*Aim of the exercise*: Pull out every line of the records that contains the string "instrumentName" and list those lines.

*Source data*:
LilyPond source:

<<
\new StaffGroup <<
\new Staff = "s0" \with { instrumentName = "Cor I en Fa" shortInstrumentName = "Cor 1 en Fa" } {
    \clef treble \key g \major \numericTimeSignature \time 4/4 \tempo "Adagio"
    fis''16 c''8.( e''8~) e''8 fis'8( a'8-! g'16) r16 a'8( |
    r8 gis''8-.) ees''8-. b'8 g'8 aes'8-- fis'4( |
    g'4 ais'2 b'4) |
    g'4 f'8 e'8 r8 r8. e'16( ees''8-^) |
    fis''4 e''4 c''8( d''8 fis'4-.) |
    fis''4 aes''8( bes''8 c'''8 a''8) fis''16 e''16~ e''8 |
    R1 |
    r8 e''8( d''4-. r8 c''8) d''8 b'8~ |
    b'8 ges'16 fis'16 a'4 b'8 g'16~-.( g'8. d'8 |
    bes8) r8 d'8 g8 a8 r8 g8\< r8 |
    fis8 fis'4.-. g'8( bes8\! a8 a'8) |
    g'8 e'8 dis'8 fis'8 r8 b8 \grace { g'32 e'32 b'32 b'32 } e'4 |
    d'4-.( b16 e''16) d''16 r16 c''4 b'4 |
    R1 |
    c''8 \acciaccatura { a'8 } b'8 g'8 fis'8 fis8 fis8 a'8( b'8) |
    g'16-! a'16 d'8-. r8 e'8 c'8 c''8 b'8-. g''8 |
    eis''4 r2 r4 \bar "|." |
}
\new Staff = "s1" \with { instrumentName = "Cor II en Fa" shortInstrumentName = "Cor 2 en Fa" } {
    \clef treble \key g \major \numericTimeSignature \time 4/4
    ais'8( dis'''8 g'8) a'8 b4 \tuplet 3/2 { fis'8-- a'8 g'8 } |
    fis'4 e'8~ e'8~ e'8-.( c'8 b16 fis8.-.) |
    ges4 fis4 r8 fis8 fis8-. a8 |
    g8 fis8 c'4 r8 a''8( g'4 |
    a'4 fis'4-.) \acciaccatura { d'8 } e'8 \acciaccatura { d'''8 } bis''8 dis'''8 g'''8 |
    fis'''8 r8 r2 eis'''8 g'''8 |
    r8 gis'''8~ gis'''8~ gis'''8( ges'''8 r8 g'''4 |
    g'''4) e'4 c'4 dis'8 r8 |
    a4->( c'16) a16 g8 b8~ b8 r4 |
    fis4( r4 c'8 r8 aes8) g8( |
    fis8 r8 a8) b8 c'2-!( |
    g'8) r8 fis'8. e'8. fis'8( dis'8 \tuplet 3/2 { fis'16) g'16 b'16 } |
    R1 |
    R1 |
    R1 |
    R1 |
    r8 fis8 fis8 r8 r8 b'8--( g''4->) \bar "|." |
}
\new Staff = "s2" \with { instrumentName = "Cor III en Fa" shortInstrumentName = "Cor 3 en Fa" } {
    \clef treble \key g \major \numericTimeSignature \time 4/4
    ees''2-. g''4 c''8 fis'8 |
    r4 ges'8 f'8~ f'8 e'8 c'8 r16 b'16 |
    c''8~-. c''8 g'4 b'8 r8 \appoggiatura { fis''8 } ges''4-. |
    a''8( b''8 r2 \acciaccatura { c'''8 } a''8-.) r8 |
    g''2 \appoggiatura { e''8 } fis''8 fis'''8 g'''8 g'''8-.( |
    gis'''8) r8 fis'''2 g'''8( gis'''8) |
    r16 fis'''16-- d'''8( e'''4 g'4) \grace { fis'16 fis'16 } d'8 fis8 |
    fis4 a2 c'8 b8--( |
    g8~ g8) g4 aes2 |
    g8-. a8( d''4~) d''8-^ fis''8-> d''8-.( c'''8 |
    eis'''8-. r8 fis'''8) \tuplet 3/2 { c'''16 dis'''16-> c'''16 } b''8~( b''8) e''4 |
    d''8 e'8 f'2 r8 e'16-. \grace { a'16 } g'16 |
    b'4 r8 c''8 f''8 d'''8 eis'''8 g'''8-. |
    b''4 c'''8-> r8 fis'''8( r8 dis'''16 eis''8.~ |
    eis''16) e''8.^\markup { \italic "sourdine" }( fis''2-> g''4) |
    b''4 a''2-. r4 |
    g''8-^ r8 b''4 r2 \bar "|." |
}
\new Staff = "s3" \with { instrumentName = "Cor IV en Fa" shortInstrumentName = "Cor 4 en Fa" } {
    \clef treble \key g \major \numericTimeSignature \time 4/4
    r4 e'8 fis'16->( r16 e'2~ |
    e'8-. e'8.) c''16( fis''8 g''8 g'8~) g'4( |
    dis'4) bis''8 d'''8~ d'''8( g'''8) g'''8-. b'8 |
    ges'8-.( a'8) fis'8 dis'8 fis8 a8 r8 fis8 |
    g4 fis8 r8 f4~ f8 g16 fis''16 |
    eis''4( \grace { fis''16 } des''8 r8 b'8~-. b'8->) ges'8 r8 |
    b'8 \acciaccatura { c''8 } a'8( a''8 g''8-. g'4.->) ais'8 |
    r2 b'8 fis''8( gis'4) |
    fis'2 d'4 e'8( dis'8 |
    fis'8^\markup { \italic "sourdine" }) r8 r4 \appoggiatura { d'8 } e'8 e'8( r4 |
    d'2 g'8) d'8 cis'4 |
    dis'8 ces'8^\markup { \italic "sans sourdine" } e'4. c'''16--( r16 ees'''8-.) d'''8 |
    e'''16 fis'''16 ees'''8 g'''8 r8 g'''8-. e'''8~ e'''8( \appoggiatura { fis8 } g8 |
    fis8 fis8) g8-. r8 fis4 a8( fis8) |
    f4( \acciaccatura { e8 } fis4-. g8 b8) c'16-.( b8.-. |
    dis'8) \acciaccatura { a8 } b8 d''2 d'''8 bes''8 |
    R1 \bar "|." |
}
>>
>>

*Output of the task*:
\new Staff = "s0" \with { instrumentName = "Cor I en Fa" shortInstrumentName = "Cor 1 en Fa" } {
\new Staff = "s1" \with { instrumentName = "Cor II en Fa" shortInstrumentName = "Cor 2 en Fa" } {
\new Staff = "s2" \with { instrumentName = "Cor III en Fa" shortInstrumentName = "Cor 3 en Fa" } {
\new Staff = "s3" \with { instrumentName = "Cor IV en Fa" shortInstrumentName = "Cor 4 en Fa" } {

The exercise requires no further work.